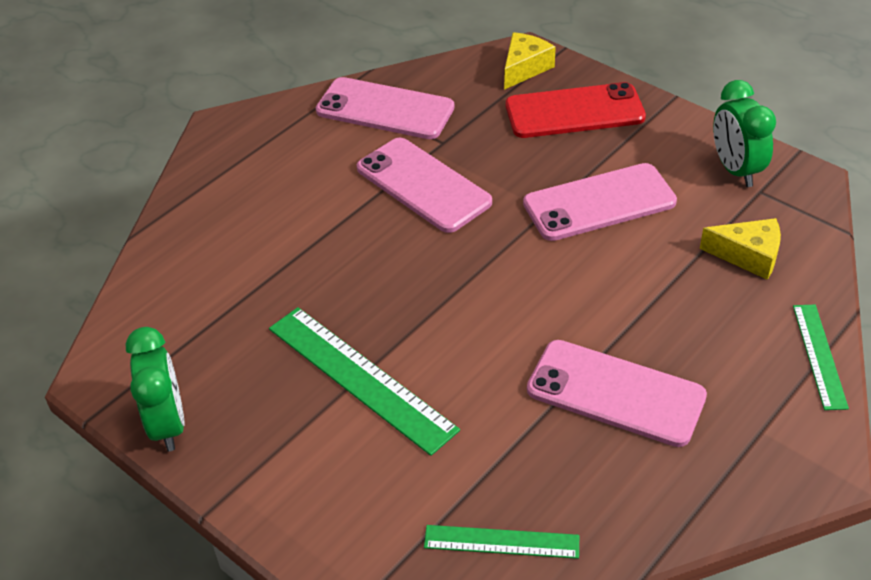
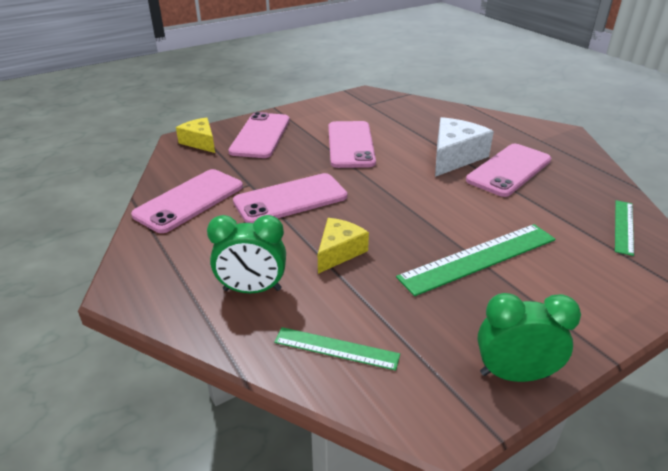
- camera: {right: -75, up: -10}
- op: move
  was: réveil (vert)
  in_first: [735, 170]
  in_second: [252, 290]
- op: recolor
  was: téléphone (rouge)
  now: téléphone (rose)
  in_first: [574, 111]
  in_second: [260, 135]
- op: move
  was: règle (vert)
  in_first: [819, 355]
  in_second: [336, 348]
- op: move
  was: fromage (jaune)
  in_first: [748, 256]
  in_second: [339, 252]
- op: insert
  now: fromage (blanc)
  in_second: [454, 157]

══════════

YOUR GOAL => Your response should hold only an exact copy of the lines above, from the one containing "in_first: [819, 355]" through the end of the entries.

FINISHED TASK =>
  in_first: [819, 355]
  in_second: [336, 348]
- op: move
  was: fromage (jaune)
  in_first: [748, 256]
  in_second: [339, 252]
- op: insert
  now: fromage (blanc)
  in_second: [454, 157]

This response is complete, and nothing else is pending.